Version comparison data:

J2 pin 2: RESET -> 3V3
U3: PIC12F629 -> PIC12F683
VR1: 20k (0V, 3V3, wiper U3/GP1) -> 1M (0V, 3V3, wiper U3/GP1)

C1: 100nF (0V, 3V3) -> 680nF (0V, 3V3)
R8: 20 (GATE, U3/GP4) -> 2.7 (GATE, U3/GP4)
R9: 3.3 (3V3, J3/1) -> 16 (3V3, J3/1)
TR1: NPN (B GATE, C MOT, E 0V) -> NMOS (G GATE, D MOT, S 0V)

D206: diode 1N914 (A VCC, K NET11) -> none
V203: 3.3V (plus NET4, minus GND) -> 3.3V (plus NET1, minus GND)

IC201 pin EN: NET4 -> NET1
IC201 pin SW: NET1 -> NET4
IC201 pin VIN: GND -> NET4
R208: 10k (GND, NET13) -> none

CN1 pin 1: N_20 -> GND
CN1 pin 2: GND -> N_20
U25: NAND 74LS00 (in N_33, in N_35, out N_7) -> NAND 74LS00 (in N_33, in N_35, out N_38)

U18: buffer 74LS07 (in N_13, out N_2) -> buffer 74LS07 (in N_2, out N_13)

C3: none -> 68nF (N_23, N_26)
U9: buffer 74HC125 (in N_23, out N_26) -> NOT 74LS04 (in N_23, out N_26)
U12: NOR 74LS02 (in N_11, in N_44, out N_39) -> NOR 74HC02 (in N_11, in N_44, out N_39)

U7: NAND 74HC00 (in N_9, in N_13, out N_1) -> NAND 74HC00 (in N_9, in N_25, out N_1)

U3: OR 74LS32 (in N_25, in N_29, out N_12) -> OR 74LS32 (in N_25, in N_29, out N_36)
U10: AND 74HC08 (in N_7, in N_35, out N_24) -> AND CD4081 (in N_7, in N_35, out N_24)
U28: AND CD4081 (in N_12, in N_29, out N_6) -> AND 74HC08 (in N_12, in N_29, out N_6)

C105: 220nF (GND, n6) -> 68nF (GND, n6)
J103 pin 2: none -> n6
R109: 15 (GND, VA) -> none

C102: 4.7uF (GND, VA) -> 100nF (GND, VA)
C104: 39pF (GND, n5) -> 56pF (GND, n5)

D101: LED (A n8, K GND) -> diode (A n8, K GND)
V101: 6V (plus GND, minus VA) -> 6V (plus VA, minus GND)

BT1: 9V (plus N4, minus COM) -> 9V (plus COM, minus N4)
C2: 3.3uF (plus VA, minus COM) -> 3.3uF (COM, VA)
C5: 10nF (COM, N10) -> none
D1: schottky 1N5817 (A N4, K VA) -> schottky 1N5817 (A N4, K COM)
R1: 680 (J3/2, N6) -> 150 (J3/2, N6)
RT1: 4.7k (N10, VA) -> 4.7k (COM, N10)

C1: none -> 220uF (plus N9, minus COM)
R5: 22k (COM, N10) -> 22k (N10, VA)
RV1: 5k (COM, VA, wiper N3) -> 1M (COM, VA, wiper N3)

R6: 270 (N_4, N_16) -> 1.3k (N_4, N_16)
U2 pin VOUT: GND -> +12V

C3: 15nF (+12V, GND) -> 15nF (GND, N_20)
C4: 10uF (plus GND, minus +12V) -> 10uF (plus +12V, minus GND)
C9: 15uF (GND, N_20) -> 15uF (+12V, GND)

TASK OBJECTIVE:
Repeat the data precisely, line by line.

RESPONSE TO THIS EXERCISE:
J2 pin 2: RESET -> 3V3
U3: PIC12F629 -> PIC12F683
VR1: 20k (0V, 3V3, wiper U3/GP1) -> 1M (0V, 3V3, wiper U3/GP1)

C1: 100nF (0V, 3V3) -> 680nF (0V, 3V3)
R8: 20 (GATE, U3/GP4) -> 2.7 (GATE, U3/GP4)
R9: 3.3 (3V3, J3/1) -> 16 (3V3, J3/1)
TR1: NPN (B GATE, C MOT, E 0V) -> NMOS (G GATE, D MOT, S 0V)

D206: diode 1N914 (A VCC, K NET11) -> none
V203: 3.3V (plus NET4, minus GND) -> 3.3V (plus NET1, minus GND)

IC201 pin EN: NET4 -> NET1
IC201 pin SW: NET1 -> NET4
IC201 pin VIN: GND -> NET4
R208: 10k (GND, NET13) -> none

CN1 pin 1: N_20 -> GND
CN1 pin 2: GND -> N_20
U25: NAND 74LS00 (in N_33, in N_35, out N_7) -> NAND 74LS00 (in N_33, in N_35, out N_38)

U18: buffer 74LS07 (in N_13, out N_2) -> buffer 74LS07 (in N_2, out N_13)

C3: none -> 68nF (N_23, N_26)
U9: buffer 74HC125 (in N_23, out N_26) -> NOT 74LS04 (in N_23, out N_26)
U12: NOR 74LS02 (in N_11, in N_44, out N_39) -> NOR 74HC02 (in N_11, in N_44, out N_39)

U7: NAND 74HC00 (in N_9, in N_13, out N_1) -> NAND 74HC00 (in N_9, in N_25, out N_1)

U3: OR 74LS32 (in N_25, in N_29, out N_12) -> OR 74LS32 (in N_25, in N_29, out N_36)
U10: AND 74HC08 (in N_7, in N_35, out N_24) -> AND CD4081 (in N_7, in N_35, out N_24)
U28: AND CD4081 (in N_12, in N_29, out N_6) -> AND 74HC08 (in N_12, in N_29, out N_6)

C105: 220nF (GND, n6) -> 68nF (GND, n6)
J103 pin 2: none -> n6
R109: 15 (GND, VA) -> none

C102: 4.7uF (GND, VA) -> 100nF (GND, VA)
C104: 39pF (GND, n5) -> 56pF (GND, n5)

D101: LED (A n8, K GND) -> diode (A n8, K GND)
V101: 6V (plus GND, minus VA) -> 6V (plus VA, minus GND)

BT1: 9V (plus N4, minus COM) -> 9V (plus COM, minus N4)
C2: 3.3uF (plus VA, minus COM) -> 3.3uF (COM, VA)
C5: 10nF (COM, N10) -> none
D1: schottky 1N5817 (A N4, K VA) -> schottky 1N5817 (A N4, K COM)
R1: 680 (J3/2, N6) -> 150 (J3/2, N6)
RT1: 4.7k (N10, VA) -> 4.7k (COM, N10)

C1: none -> 220uF (plus N9, minus COM)
R5: 22k (COM, N10) -> 22k (N10, VA)
RV1: 5k (COM, VA, wiper N3) -> 1M (COM, VA, wiper N3)

R6: 270 (N_4, N_16) -> 1.3k (N_4, N_16)
U2 pin VOUT: GND -> +12V

C3: 15nF (+12V, GND) -> 15nF (GND, N_20)
C4: 10uF (plus GND, minus +12V) -> 10uF (plus +12V, minus GND)
C9: 15uF (GND, N_20) -> 15uF (+12V, GND)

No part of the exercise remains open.